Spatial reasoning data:
= = = = =

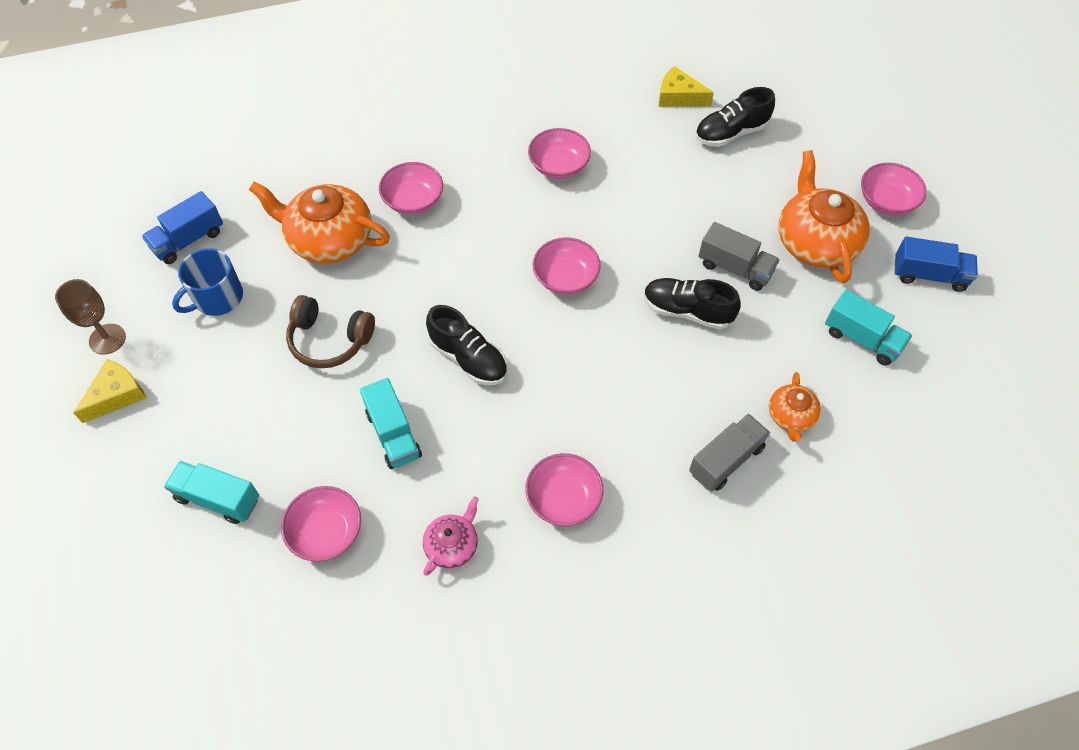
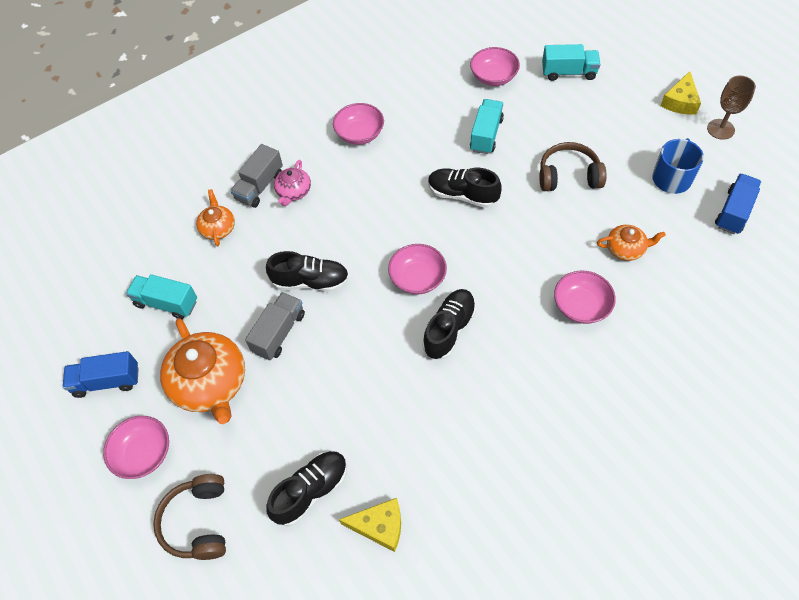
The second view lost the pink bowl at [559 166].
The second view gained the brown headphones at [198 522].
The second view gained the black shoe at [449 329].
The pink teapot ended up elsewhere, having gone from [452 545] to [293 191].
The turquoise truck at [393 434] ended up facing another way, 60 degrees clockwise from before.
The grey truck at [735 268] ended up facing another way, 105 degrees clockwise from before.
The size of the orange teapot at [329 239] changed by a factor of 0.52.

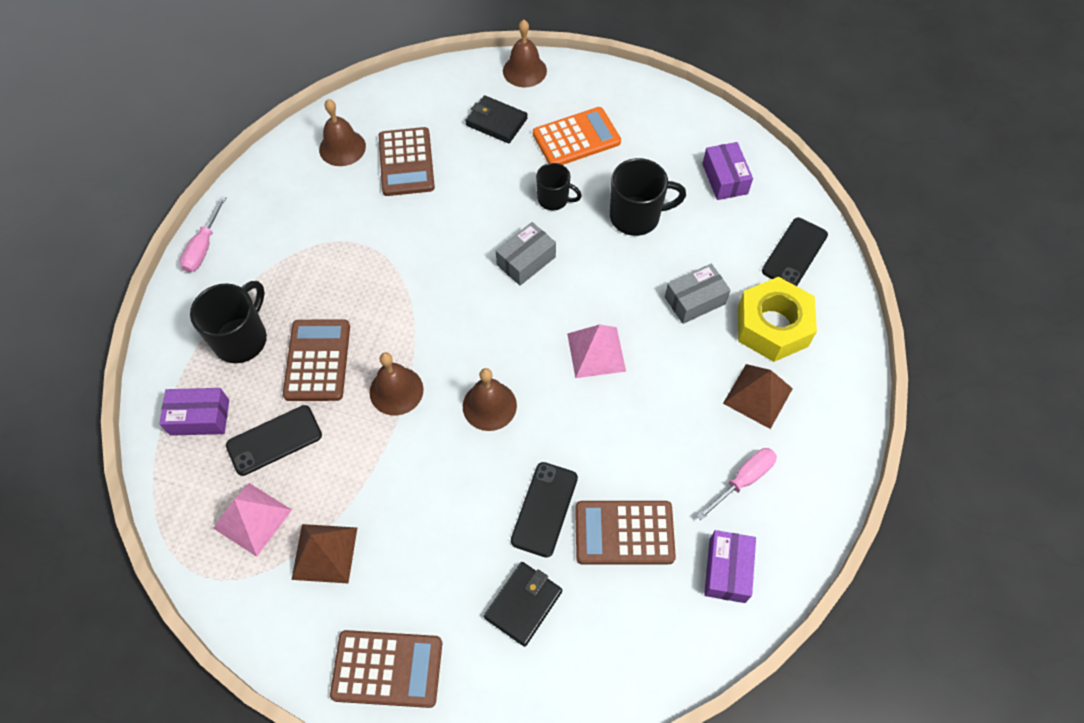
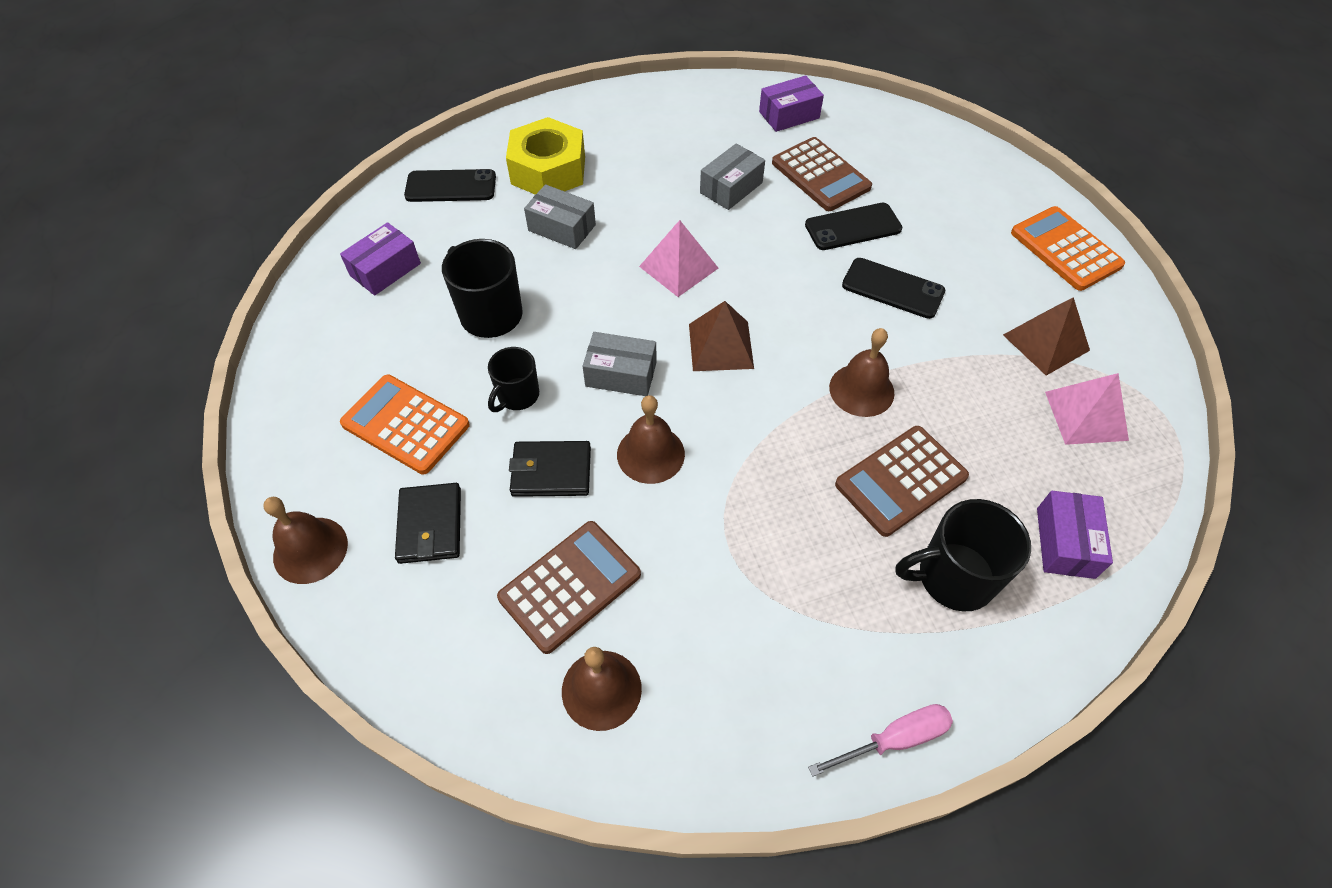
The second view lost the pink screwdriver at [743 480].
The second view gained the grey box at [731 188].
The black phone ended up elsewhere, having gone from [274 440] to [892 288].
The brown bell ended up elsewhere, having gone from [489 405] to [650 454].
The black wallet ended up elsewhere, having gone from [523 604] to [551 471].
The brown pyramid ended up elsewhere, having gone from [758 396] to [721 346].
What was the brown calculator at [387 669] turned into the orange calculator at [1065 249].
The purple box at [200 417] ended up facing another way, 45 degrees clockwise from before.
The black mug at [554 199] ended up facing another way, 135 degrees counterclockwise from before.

= = = = =

▸ **What you should do**:
Copy every line of the records exactly as it is written, but not the pictures.

▸ **Answer area**:
The second view lost the pink bowl at [559 166].
The second view gained the brown headphones at [198 522].
The second view gained the black shoe at [449 329].
The pink teapot ended up elsewhere, having gone from [452 545] to [293 191].
The turquoise truck at [393 434] ended up facing another way, 60 degrees clockwise from before.
The grey truck at [735 268] ended up facing another way, 105 degrees clockwise from before.
The size of the orange teapot at [329 239] changed by a factor of 0.52.

The second view lost the pink screwdriver at [743 480].
The second view gained the grey box at [731 188].
The black phone ended up elsewhere, having gone from [274 440] to [892 288].
The brown bell ended up elsewhere, having gone from [489 405] to [650 454].
The black wallet ended up elsewhere, having gone from [523 604] to [551 471].
The brown pyramid ended up elsewhere, having gone from [758 396] to [721 346].
What was the brown calculator at [387 669] turned into the orange calculator at [1065 249].
The purple box at [200 417] ended up facing another way, 45 degrees clockwise from before.
The black mug at [554 199] ended up facing another way, 135 degrees counterclockwise from before.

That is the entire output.